What is needed is a copy of each line in the listing below that contains "yellow".

——

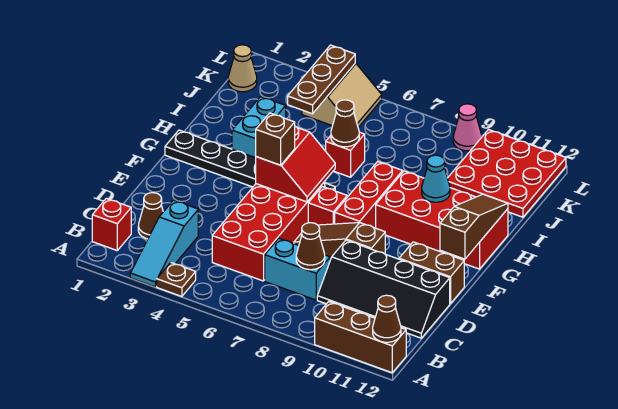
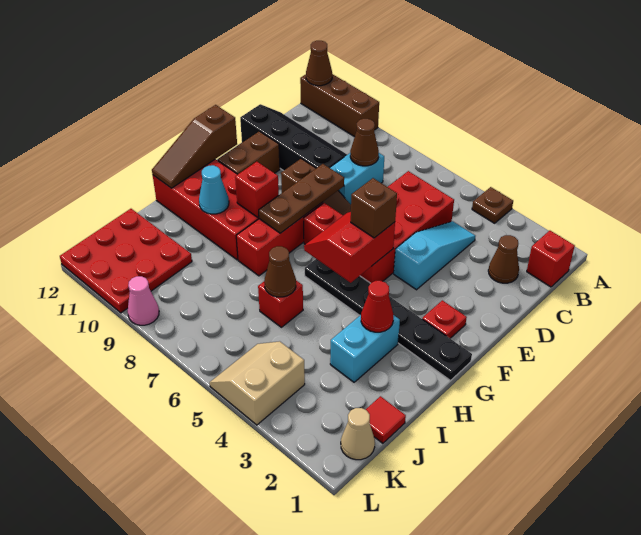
cyan slope A3:C3 level 1 top C -> cyan slope C4:E4 level 1 top E
cyan brick C7:C8 level 1 -> cyan brick C8:D8 level 1
brown brick E11:E12 level 1 -> brown brick E11:F11 level 1
none -> red plate F2 level 1
none -> red brick G9 level 2
none -> red cone H3 level 2
none -> red tile J1 level 1
brown plate J4:L4 level 2 -> brown plate E8:G8 level 2

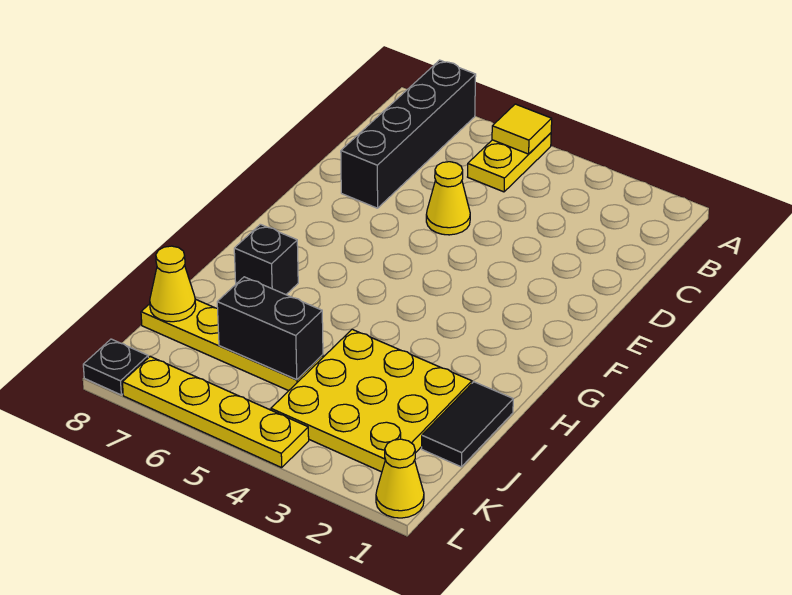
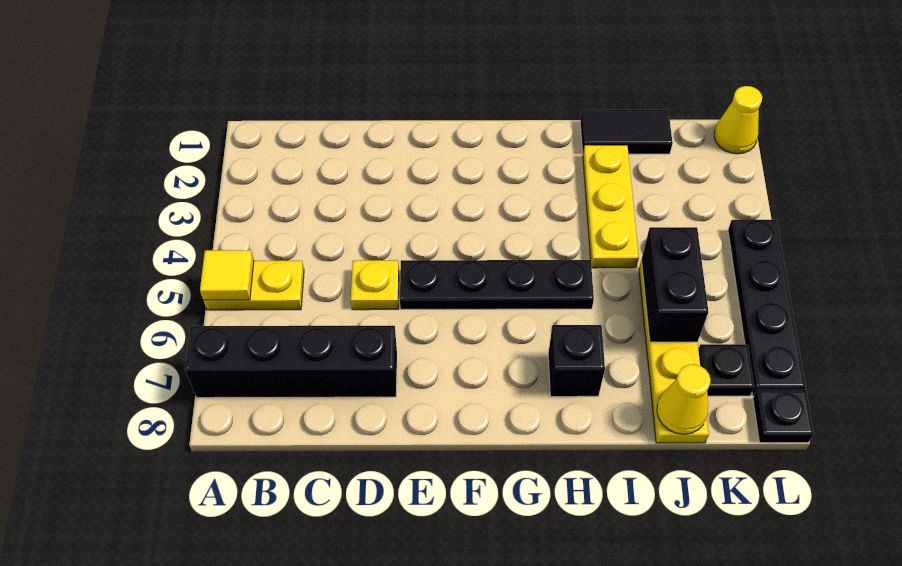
yellow cone D5 level 1 -> yellow plate D5 level 1
none -> black plate E5:H5 level 1
yellow plate I2:K4 level 1 -> yellow plate I2:I4 level 1
none -> black plate K7 level 1
yellow plate L4:L7 level 1 -> black plate L4:L7 level 1

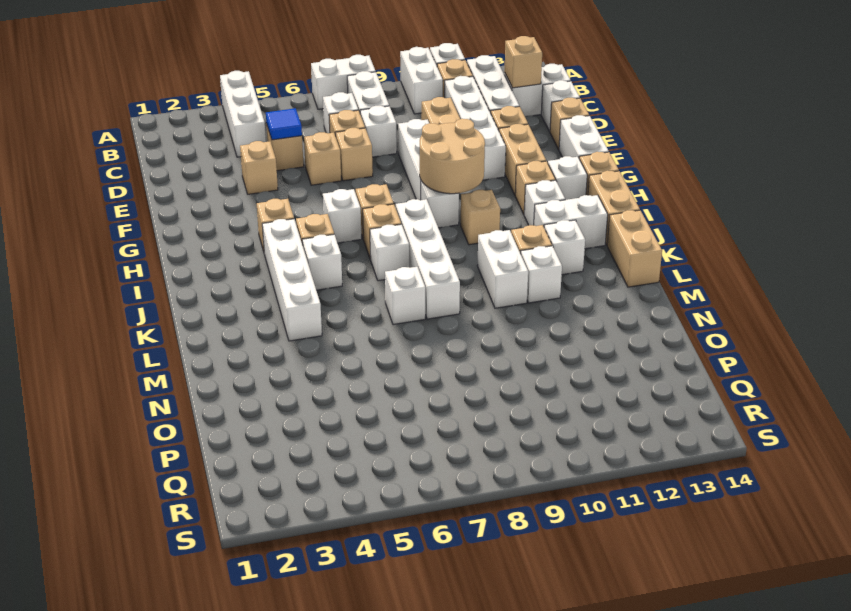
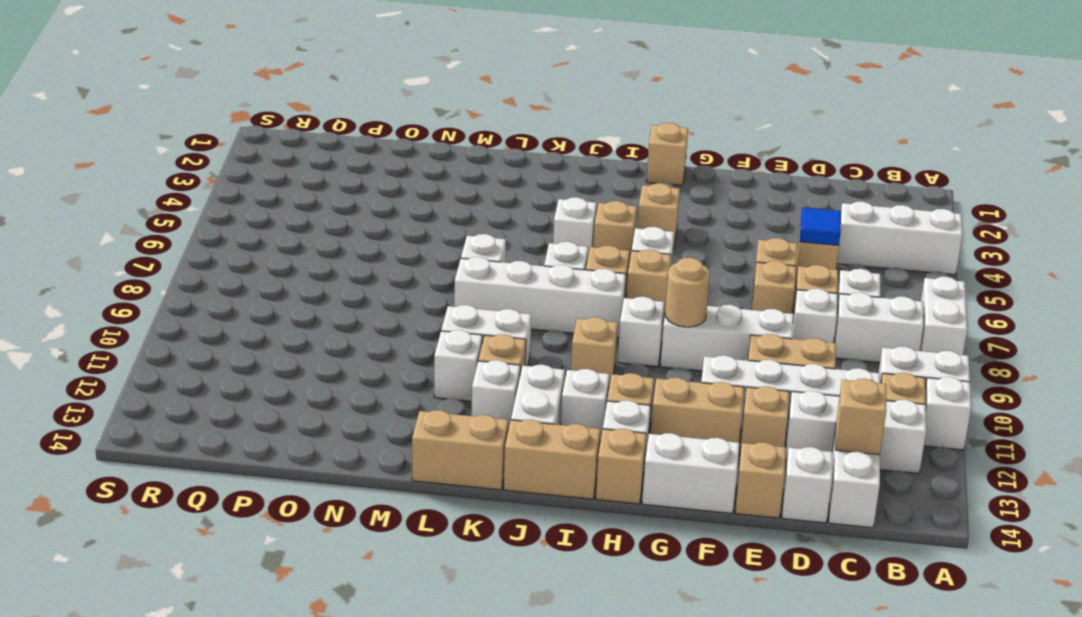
tan brick E4 level 1 -> tan brick H1 level 1
tan round brick G9:H10 level 2 -> tan round brick G9 level 2
white brick I4:L4 level 1 -> none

——

EXERCISE OUTPUT:
yellow cone D5 level 1 -> yellow plate D5 level 1
yellow plate I2:K4 level 1 -> yellow plate I2:I4 level 1
yellow plate L4:L7 level 1 -> black plate L4:L7 level 1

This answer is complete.